**LISTED ENTRIES**
[Start of section]

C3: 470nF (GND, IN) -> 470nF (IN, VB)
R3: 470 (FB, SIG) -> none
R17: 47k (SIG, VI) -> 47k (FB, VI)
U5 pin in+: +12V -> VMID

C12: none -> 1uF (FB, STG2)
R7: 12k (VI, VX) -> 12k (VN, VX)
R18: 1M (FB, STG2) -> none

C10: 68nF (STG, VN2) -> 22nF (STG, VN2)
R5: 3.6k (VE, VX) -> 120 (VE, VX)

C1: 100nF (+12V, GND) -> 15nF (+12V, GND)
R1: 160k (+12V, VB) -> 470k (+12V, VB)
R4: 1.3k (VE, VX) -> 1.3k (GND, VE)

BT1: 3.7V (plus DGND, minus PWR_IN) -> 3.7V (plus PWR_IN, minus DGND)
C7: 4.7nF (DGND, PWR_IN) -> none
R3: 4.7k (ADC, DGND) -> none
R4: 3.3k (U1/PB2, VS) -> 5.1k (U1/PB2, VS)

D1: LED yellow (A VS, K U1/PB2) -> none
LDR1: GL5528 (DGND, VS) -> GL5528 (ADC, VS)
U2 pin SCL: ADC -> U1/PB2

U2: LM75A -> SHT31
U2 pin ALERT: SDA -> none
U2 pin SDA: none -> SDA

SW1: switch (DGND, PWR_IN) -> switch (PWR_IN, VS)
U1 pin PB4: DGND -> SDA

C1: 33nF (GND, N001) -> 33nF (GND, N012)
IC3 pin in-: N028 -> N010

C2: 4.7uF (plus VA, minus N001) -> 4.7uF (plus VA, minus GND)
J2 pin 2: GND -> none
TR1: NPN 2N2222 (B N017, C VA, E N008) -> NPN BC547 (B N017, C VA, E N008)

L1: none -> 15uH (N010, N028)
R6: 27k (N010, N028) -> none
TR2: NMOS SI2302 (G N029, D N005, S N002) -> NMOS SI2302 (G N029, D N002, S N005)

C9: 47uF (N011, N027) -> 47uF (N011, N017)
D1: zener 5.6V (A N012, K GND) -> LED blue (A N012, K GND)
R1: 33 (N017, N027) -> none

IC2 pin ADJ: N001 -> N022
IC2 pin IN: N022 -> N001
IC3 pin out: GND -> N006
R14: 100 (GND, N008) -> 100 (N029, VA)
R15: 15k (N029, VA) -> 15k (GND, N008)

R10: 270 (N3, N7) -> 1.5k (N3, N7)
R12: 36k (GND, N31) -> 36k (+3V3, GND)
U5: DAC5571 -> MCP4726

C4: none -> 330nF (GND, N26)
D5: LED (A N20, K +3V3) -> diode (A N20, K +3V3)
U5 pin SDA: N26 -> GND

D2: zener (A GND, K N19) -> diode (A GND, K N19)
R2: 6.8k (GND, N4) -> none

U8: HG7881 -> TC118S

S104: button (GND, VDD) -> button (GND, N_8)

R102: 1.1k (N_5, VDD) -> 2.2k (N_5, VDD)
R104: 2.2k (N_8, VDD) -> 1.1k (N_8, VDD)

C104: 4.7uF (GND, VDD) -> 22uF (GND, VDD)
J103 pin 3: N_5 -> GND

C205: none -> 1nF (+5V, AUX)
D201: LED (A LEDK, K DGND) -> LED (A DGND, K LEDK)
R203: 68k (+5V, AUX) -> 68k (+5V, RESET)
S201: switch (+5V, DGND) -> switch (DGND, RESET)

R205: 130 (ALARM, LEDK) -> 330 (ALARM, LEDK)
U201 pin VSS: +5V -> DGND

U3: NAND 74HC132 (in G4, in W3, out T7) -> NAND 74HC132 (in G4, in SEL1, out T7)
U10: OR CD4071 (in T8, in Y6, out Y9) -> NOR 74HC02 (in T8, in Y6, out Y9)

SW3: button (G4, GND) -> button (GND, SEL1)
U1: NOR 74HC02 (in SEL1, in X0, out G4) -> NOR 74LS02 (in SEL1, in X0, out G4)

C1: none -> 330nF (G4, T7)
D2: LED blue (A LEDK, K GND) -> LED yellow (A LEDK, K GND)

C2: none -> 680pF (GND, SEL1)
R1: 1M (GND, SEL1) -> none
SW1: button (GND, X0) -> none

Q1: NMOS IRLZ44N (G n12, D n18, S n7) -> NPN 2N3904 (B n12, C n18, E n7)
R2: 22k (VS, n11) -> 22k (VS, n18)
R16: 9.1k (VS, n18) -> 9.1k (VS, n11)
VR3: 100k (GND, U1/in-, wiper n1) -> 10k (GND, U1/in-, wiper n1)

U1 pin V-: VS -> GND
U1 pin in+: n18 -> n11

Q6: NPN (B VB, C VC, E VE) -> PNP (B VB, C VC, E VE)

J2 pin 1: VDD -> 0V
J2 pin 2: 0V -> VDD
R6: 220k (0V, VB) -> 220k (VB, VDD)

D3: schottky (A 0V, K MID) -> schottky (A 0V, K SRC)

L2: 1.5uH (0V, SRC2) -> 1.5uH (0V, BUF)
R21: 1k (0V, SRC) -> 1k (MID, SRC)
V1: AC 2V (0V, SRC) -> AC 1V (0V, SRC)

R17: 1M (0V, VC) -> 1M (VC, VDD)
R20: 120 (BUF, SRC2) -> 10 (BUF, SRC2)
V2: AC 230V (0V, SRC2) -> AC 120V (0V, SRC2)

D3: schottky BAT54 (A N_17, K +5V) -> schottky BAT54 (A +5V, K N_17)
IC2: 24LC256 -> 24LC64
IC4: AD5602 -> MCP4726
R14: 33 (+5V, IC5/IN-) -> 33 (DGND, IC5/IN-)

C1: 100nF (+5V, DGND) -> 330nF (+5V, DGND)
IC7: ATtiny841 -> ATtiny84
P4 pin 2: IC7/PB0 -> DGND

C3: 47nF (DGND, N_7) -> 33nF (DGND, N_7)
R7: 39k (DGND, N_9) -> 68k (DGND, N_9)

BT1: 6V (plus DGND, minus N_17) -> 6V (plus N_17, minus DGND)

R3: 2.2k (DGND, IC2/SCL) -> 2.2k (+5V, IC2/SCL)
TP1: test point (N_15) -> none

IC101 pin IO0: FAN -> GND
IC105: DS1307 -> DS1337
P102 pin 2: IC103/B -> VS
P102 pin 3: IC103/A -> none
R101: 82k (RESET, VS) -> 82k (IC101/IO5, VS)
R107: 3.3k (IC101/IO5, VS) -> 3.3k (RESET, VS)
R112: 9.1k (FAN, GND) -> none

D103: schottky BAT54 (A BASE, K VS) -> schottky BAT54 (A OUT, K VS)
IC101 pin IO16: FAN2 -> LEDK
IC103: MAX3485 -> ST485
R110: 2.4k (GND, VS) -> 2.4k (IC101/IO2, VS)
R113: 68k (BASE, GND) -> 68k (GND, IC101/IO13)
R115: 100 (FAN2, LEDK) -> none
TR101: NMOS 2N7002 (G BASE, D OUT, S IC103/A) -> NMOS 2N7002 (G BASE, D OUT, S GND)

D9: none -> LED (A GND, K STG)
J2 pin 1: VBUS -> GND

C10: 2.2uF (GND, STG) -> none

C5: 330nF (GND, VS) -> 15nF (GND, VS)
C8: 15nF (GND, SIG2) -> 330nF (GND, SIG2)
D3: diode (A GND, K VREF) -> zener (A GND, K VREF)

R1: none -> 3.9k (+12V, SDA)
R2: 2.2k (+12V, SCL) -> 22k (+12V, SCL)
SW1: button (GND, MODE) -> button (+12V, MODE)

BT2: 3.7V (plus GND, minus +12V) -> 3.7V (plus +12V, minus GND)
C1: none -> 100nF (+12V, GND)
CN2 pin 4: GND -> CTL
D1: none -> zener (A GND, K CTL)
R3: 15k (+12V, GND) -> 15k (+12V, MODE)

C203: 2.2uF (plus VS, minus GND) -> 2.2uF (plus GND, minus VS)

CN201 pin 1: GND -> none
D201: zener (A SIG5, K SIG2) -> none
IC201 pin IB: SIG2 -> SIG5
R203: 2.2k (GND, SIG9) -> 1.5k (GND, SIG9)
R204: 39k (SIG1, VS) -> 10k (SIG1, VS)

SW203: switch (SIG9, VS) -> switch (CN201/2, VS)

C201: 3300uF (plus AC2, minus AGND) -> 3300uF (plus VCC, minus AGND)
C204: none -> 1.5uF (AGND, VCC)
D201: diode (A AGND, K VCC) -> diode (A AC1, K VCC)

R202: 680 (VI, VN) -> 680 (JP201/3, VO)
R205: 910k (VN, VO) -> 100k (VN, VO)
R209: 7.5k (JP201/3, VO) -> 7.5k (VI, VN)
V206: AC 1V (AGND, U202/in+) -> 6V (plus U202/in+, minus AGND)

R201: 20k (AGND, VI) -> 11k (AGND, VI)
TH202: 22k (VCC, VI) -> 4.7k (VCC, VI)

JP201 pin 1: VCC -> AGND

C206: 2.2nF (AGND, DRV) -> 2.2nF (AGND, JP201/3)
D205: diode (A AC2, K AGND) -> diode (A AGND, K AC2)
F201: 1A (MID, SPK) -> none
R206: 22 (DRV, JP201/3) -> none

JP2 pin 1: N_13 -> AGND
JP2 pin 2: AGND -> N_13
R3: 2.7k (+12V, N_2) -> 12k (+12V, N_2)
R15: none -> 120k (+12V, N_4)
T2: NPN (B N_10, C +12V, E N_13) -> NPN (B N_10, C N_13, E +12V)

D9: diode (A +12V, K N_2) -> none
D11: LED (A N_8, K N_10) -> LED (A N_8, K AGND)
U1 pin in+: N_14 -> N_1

[End of section]

**WORK REQUIRED**
Taking the entries above, print exactly the lines starting at the line with "P4 pin 2: IC7/PB0 -> DGND" and ending at the line with "IC101 pin IO0: FAN -> GND", both included.

**WORKED SOLUTION**
P4 pin 2: IC7/PB0 -> DGND

C3: 47nF (DGND, N_7) -> 33nF (DGND, N_7)
R7: 39k (DGND, N_9) -> 68k (DGND, N_9)

BT1: 6V (plus DGND, minus N_17) -> 6V (plus N_17, minus DGND)

R3: 2.2k (DGND, IC2/SCL) -> 2.2k (+5V, IC2/SCL)
TP1: test point (N_15) -> none

IC101 pin IO0: FAN -> GND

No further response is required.